- [Data segment]:

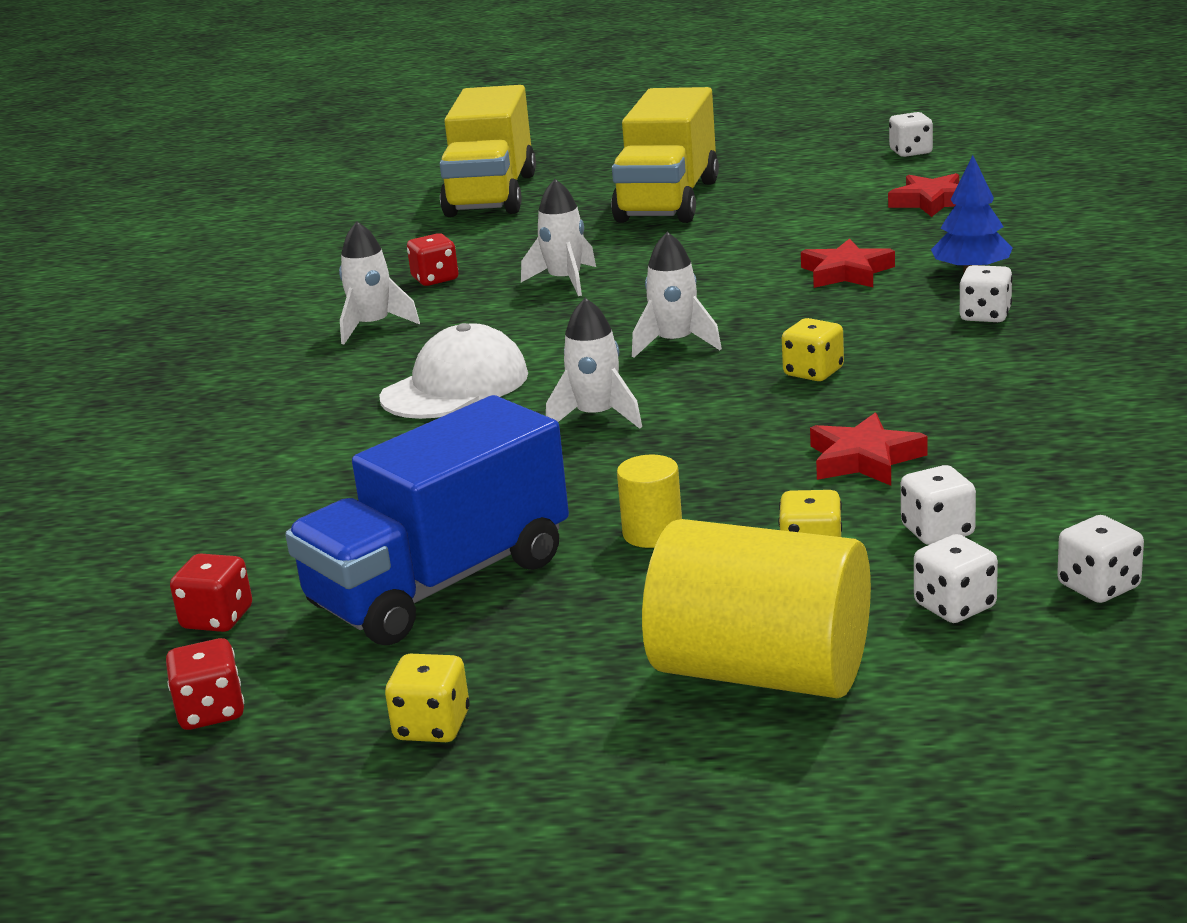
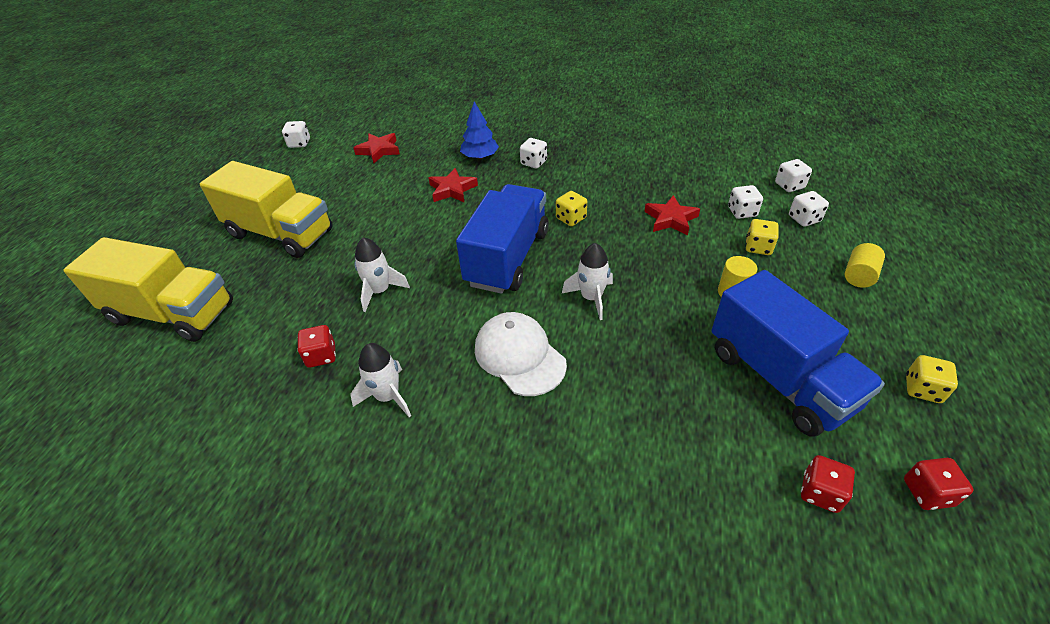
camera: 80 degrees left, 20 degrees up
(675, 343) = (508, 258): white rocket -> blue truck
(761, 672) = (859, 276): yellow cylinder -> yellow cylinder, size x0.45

- [Assigned task]:
From the line with "(675, 343) = (508, 258): white" to the end of the listing above, set down every line exactly as it appears, both ends included.

- [Completed task]:
(675, 343) = (508, 258): white rocket -> blue truck
(761, 672) = (859, 276): yellow cylinder -> yellow cylinder, size x0.45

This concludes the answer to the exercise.